**Work order:**
Look for "white" in each line of the entries, and return the matching lines.

Data entries:
+++

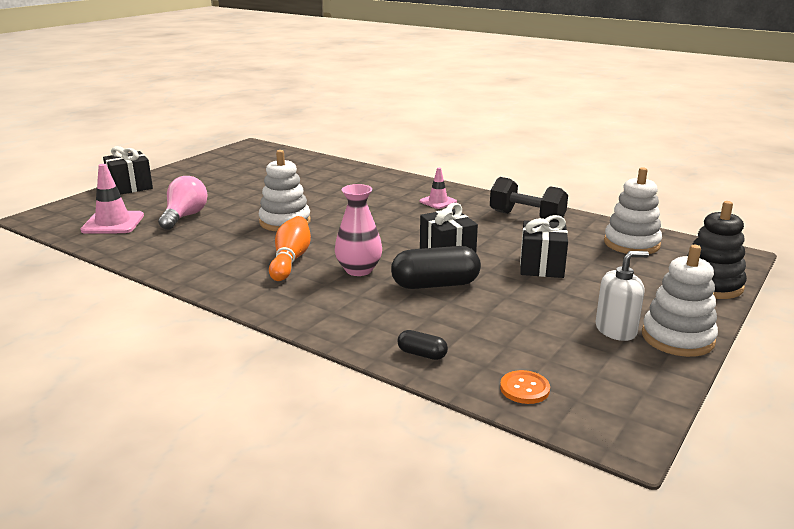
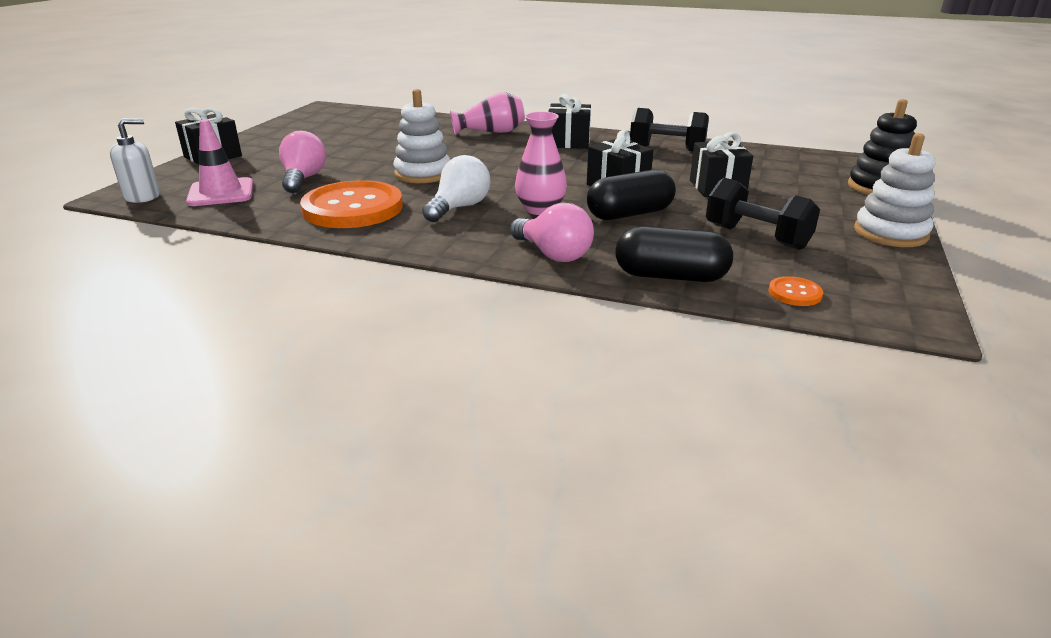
camera: 15 degrees left, 5 degrees up
(204, 250) = (353, 208): none -> orange button
(290, 260) = (459, 208): orange bowling pin -> white light bulb
(335, 317) = (553, 254): none -> pink light bulb
(376, 184) = (491, 132): none -> pink vase
(422, 354) = (670, 276): black capsule -> black capsule, size x2.03
(438, 201) = (568, 142): pink traffic cone -> black gift
(536, 324) = (756, 237): none -> black dumbbell
(616, 330) = (831, 233): white soap dispenser -> white soap dispenser (142, 196)
(631, 244) = (781, 161): white stacking toy -> none

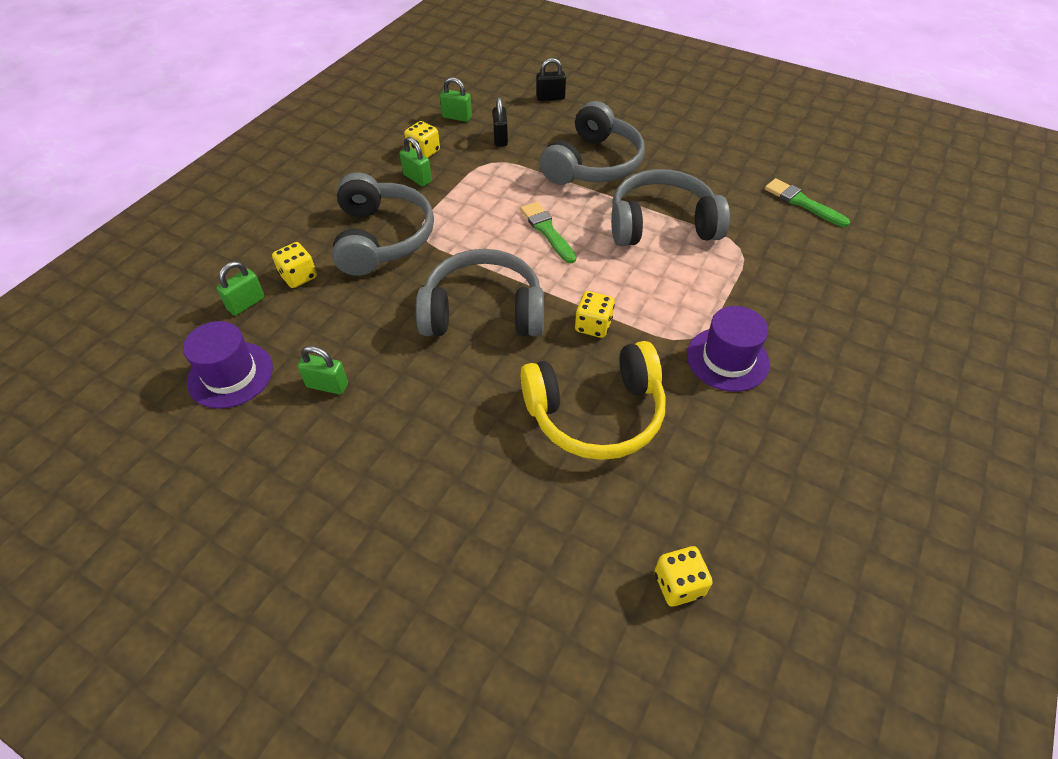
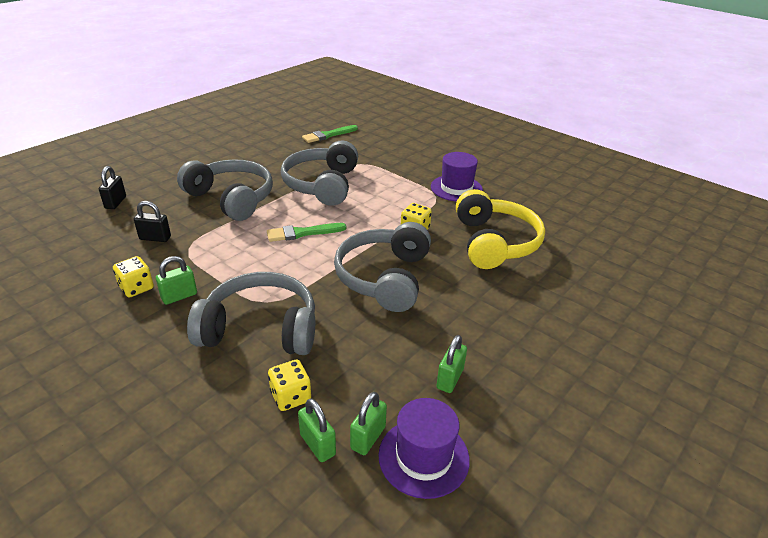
camera: 80 degrees left, 15 degrees down
(457, 117) = (94, 259): green padlock -> green padlock (368, 438)
(678, 584) = (615, 236): yellow dice -> none

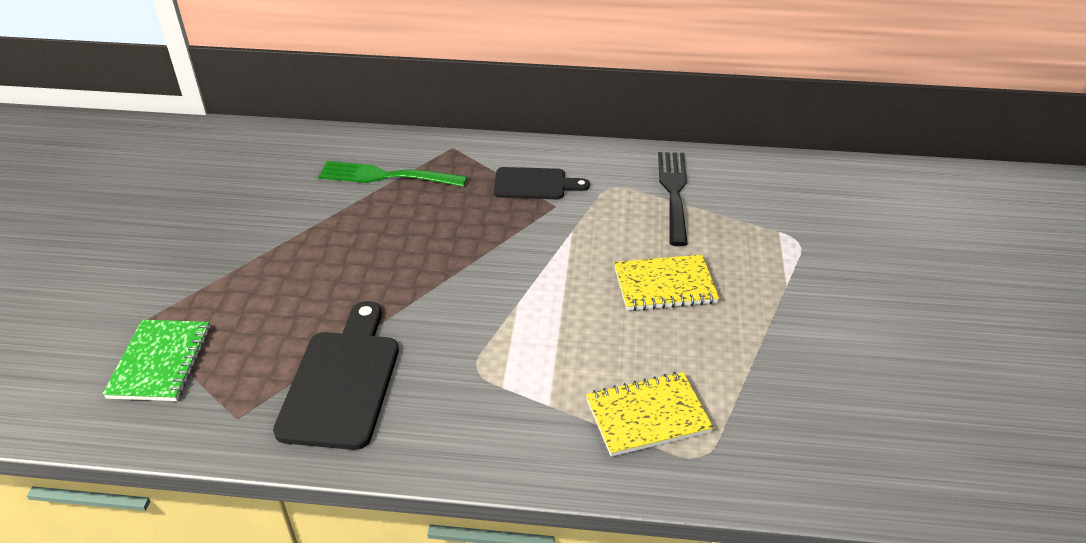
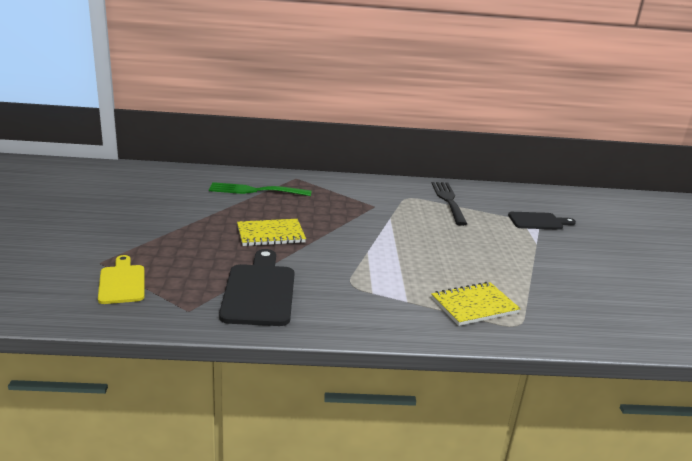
camera: 10 degrees left, 15 degrees down
(160, 362) = (122, 282): green notebook -> yellow cutting board
(534, 184) = (357, 196): black cutting board -> black cutting board (538, 221)
(665, 285) = (460, 243): yellow notebook -> yellow notebook (270, 234)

+++

**Problem solution:**
(290, 260) = (459, 208): orange bowling pin -> white light bulb
(616, 330) = (831, 233): white soap dispenser -> white soap dispenser (142, 196)
(631, 244) = (781, 161): white stacking toy -> none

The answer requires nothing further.